** Opening Given records block **

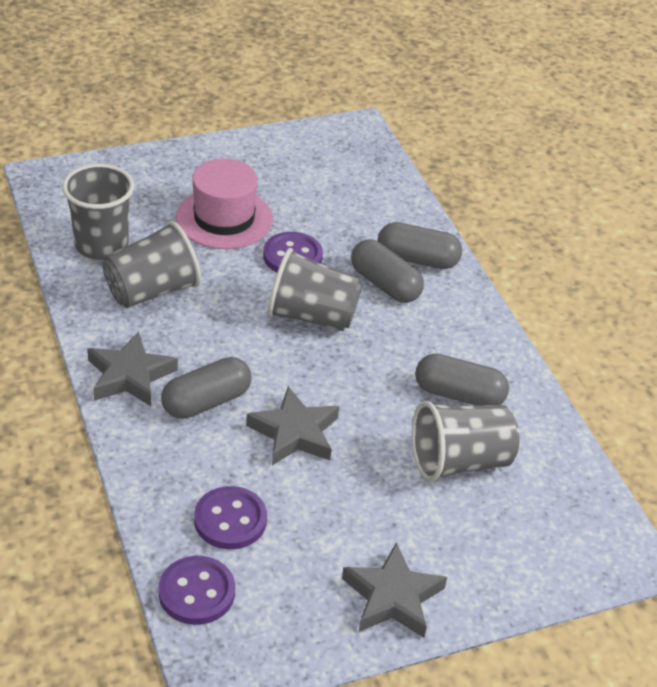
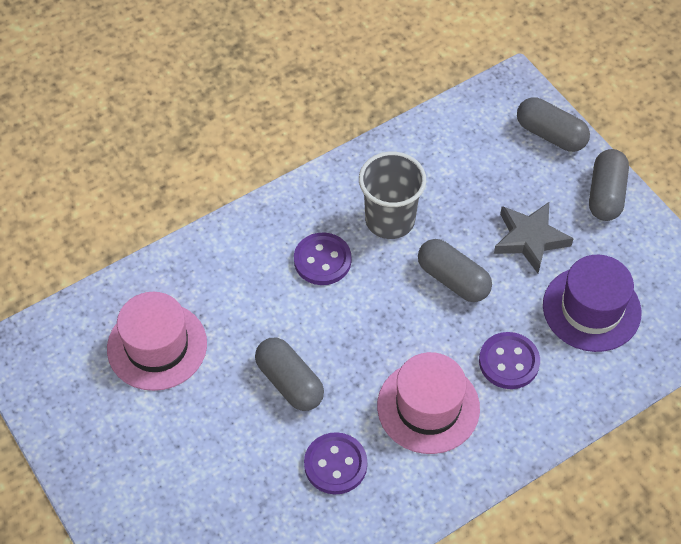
grey cup: 4 -> 1
grey star: 3 -> 1
pink hat: 1 -> 2
purple hat: 0 -> 1

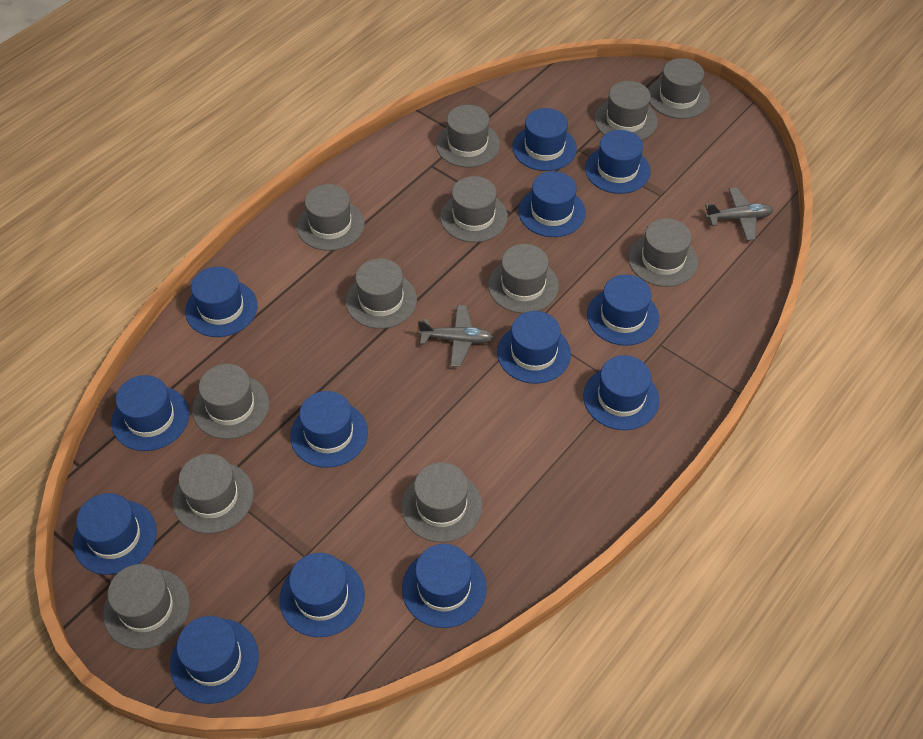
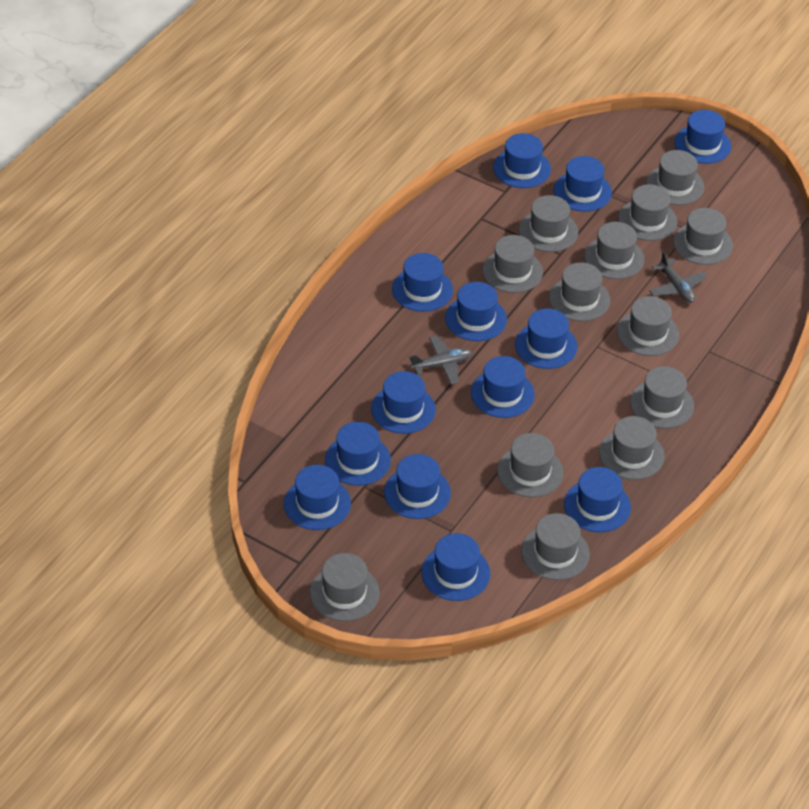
grey hat: 12 -> 13

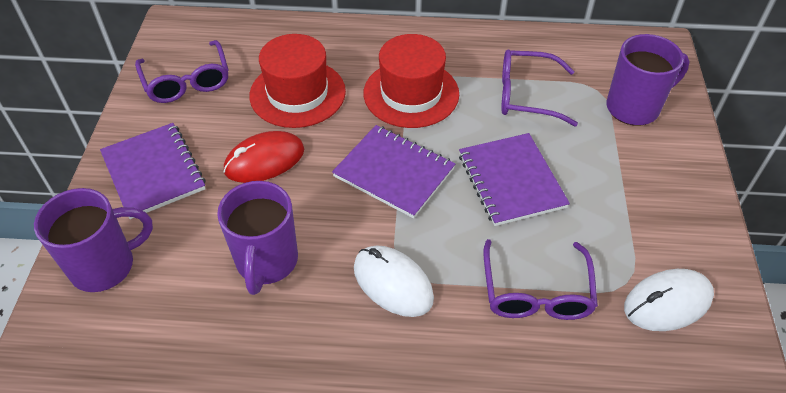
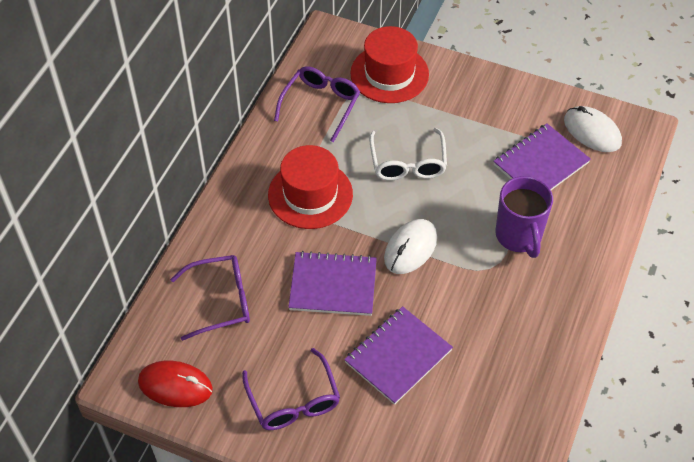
purple mug: 3 -> 1
white glasses: 0 -> 1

** Closing Given records block **

Reproduce the material exactly; keep pictures out.

• [Exercise output]:
grey cup: 4 -> 1
grey star: 3 -> 1
pink hat: 1 -> 2
purple hat: 0 -> 1

grey hat: 12 -> 13

purple mug: 3 -> 1
white glasses: 0 -> 1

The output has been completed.